Requirement — Pick out each line of the listing that contains the word "charred", and copy those lines. Case counts.

┌──

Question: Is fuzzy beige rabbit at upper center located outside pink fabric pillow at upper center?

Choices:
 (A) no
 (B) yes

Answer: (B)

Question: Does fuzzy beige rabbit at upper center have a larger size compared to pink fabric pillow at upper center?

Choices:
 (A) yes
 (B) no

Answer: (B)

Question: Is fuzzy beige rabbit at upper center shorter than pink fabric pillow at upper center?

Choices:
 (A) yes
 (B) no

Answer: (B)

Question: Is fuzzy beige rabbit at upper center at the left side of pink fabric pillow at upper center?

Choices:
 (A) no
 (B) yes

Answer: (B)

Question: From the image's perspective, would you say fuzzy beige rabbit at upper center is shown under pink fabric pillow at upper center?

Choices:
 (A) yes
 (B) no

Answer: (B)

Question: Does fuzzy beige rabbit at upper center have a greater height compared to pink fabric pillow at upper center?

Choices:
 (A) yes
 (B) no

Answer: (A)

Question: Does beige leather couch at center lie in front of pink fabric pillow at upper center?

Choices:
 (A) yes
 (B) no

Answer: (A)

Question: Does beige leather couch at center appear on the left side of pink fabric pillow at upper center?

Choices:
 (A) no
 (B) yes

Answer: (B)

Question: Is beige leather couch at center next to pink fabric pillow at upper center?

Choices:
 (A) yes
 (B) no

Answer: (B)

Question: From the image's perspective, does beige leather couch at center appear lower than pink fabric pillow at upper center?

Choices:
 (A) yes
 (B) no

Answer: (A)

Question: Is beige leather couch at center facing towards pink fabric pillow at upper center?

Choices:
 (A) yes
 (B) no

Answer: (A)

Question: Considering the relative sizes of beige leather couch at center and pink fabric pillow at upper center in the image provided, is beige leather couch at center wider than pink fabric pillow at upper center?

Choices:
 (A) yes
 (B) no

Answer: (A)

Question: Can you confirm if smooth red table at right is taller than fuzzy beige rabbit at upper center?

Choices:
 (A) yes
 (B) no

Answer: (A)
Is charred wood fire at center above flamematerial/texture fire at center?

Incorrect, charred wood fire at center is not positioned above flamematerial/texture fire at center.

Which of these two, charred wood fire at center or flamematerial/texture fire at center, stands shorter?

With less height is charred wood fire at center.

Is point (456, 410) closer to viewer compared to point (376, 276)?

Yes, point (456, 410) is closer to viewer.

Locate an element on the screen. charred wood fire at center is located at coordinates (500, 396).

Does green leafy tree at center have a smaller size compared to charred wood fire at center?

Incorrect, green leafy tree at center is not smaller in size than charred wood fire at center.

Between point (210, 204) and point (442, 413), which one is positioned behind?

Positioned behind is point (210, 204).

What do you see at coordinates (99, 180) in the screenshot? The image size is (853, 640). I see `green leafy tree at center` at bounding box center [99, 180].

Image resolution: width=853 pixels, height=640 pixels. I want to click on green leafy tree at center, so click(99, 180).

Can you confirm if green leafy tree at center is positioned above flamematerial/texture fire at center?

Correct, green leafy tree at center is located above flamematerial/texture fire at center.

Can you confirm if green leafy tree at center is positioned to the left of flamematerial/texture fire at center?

└──

The completed task —
Is charred wood fire at center above flamematerial/texture fire at center?
Incorrect, charred wood fire at center is not positioned above flamematerial/texture fire at center.
Which of these two, charred wood fire at center or flamematerial/texture fire at center, stands shorter?
With less height is charred wood fire at center.
Locate an element on the screen. charred wood fire at center is located at coordinates (500, 396).
Does green leafy tree at center have a smaller size compared to charred wood fire at center?
Incorrect, green leafy tree at center is not smaller in size than charred wood fire at center.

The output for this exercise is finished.